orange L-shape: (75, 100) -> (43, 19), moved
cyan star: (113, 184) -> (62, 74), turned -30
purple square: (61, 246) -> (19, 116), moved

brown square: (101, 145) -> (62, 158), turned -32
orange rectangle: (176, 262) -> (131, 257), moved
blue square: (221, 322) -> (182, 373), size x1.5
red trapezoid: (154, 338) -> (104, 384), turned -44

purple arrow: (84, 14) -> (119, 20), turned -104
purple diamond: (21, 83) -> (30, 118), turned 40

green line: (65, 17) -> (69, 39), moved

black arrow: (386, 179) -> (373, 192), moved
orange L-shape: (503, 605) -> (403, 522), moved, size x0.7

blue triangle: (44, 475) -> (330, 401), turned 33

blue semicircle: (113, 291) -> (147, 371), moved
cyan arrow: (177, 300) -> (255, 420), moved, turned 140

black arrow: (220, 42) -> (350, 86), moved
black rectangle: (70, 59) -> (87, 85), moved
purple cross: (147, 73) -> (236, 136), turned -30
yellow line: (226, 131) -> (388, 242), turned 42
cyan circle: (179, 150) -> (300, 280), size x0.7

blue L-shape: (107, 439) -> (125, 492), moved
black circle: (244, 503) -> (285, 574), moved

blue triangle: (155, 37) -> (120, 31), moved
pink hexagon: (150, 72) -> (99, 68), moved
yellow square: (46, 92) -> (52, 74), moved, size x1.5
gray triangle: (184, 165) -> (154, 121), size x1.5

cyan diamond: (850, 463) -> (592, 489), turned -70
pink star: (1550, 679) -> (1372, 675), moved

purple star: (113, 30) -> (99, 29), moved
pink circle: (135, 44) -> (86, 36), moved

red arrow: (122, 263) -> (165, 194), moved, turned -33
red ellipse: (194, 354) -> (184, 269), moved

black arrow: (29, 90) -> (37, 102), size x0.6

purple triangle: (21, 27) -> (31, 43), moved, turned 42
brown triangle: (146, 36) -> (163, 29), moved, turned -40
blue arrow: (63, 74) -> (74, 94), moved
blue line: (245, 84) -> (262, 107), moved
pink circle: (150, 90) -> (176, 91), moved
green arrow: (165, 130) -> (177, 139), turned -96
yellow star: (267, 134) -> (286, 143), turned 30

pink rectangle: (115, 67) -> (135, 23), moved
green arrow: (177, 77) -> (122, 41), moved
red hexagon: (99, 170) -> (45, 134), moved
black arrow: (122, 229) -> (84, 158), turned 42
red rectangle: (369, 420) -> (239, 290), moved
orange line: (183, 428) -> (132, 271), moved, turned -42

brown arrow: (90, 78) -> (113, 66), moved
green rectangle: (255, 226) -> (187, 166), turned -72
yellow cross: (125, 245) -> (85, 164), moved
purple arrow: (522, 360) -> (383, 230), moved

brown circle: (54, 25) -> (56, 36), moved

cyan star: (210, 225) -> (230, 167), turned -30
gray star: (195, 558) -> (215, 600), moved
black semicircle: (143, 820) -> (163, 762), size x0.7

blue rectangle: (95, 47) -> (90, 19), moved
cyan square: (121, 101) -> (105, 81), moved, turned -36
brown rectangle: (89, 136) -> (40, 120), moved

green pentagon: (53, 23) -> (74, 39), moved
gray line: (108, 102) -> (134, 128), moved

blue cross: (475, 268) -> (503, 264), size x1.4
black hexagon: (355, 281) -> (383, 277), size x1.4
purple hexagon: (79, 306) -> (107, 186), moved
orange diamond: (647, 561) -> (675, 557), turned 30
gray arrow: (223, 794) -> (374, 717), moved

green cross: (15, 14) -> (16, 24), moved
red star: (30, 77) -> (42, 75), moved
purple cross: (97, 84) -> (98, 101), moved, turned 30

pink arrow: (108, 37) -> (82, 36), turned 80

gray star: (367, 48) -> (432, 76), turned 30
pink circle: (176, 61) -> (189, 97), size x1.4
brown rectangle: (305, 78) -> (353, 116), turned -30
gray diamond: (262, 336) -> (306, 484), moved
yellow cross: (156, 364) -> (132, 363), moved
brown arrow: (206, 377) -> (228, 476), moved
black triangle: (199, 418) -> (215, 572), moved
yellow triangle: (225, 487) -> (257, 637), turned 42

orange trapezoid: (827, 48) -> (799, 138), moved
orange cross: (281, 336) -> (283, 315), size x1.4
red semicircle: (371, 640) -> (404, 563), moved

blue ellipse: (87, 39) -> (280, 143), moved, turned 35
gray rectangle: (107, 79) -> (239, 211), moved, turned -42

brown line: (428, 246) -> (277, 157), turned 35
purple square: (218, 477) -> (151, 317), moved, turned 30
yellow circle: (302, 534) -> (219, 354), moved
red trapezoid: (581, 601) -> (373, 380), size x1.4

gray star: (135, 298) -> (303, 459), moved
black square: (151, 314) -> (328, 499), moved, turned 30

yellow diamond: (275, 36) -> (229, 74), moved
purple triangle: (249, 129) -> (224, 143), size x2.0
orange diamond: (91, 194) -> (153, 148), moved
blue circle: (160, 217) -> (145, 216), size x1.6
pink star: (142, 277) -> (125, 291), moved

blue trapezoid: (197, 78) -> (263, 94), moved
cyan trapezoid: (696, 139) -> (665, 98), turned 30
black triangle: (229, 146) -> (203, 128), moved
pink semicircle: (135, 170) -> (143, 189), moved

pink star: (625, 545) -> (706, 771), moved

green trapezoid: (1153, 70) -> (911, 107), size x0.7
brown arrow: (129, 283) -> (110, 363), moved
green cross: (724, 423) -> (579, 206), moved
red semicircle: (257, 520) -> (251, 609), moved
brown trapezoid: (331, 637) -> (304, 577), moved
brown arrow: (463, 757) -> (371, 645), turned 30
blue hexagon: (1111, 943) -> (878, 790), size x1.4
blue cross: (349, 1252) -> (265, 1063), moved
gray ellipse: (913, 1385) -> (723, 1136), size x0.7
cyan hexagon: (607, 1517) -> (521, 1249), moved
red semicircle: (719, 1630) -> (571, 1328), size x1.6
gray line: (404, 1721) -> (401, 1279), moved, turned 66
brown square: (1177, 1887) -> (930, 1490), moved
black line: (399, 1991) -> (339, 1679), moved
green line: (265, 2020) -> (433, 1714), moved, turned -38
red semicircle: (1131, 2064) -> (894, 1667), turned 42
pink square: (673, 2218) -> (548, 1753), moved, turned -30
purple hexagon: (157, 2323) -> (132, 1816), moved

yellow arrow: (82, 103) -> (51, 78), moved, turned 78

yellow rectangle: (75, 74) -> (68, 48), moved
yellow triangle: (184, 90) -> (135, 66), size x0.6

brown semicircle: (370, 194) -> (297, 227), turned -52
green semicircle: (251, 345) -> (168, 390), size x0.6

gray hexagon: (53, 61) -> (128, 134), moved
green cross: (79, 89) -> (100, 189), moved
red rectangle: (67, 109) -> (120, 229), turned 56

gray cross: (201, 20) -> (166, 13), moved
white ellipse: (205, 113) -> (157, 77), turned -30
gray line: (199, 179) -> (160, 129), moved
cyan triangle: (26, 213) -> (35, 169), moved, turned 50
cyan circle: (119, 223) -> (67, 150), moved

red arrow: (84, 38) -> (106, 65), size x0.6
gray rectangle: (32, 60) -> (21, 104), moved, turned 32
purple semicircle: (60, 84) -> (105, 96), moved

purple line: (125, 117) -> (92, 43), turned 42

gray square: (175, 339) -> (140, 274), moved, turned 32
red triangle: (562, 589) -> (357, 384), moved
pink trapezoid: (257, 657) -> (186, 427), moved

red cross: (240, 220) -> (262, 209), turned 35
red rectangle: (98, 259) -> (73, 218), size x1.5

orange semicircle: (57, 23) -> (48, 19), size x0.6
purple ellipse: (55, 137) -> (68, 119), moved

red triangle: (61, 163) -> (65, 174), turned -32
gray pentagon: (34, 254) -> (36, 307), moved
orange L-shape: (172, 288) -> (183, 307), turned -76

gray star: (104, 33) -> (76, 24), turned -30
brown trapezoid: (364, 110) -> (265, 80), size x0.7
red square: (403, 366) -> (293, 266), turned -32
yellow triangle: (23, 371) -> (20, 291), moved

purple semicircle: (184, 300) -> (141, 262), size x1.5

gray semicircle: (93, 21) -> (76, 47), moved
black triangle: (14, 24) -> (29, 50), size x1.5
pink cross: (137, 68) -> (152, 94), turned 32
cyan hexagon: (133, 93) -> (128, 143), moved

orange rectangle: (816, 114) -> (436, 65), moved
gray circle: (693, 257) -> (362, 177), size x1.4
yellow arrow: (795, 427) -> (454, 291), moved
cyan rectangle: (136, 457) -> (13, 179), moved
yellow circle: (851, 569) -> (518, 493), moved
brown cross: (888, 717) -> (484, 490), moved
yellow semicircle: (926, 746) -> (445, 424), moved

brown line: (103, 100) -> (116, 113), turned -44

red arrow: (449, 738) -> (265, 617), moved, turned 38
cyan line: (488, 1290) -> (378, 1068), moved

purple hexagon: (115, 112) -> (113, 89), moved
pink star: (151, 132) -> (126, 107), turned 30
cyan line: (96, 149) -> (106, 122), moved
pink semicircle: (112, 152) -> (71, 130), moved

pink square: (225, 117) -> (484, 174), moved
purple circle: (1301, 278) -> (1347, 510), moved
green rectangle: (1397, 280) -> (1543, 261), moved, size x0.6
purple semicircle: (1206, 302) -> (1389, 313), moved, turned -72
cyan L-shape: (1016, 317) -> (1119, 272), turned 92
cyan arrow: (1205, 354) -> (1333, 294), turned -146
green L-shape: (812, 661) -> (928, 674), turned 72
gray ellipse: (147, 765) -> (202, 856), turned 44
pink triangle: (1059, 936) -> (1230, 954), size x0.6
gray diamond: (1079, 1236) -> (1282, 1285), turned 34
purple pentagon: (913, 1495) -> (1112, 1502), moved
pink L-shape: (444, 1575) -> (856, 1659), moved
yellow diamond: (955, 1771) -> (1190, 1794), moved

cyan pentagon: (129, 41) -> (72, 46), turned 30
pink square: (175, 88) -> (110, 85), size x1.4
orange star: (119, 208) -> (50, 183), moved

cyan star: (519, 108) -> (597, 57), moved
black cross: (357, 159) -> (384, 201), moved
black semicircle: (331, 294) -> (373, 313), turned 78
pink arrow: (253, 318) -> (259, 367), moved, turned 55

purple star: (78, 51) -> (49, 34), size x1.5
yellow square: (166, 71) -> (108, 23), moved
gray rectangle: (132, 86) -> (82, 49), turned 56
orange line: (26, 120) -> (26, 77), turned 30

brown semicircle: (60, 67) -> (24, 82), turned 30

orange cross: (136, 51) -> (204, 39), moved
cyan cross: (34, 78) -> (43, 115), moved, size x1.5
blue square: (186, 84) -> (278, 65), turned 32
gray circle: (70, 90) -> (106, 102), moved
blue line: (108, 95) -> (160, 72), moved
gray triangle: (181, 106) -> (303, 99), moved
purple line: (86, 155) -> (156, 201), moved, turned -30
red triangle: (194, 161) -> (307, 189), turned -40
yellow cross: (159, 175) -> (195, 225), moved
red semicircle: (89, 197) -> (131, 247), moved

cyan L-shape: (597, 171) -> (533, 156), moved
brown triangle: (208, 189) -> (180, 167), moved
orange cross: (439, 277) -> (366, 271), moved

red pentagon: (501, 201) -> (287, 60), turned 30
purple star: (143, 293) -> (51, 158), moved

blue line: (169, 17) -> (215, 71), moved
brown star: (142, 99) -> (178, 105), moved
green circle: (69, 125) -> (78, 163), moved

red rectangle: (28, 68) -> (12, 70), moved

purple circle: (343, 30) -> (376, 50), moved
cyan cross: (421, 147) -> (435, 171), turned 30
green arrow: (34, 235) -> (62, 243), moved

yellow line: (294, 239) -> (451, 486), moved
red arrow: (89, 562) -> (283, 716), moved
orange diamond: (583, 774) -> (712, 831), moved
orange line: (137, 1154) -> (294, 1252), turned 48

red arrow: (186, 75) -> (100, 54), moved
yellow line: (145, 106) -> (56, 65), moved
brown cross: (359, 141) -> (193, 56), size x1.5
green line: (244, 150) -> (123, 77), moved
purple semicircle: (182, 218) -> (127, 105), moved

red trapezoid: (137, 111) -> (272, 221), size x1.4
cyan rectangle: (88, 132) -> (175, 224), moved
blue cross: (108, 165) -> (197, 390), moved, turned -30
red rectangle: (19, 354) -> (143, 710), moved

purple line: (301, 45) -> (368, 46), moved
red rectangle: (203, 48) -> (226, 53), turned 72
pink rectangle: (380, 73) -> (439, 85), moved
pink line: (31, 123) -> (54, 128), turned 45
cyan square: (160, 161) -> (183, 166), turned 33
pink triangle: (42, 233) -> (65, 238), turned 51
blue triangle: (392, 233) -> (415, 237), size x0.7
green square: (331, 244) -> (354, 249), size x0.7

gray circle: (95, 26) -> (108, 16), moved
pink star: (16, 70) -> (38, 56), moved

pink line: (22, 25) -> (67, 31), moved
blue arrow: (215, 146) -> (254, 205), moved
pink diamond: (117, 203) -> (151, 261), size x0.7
* * *
■ EXERCISE REQUIREMENTS:
Word for word, reproduce the listing above from its start up to and including the line that has "purple diamond: (21, 83)". Give only those lines.

■ EXERCISE RESPONSE:
orange L-shape: (75, 100) -> (43, 19), moved
cyan star: (113, 184) -> (62, 74), turned -30
purple square: (61, 246) -> (19, 116), moved

brown square: (101, 145) -> (62, 158), turned -32
orange rectangle: (176, 262) -> (131, 257), moved
blue square: (221, 322) -> (182, 373), size x1.5
red trapezoid: (154, 338) -> (104, 384), turned -44

purple arrow: (84, 14) -> (119, 20), turned -104
purple diamond: (21, 83) -> (30, 118), turned 40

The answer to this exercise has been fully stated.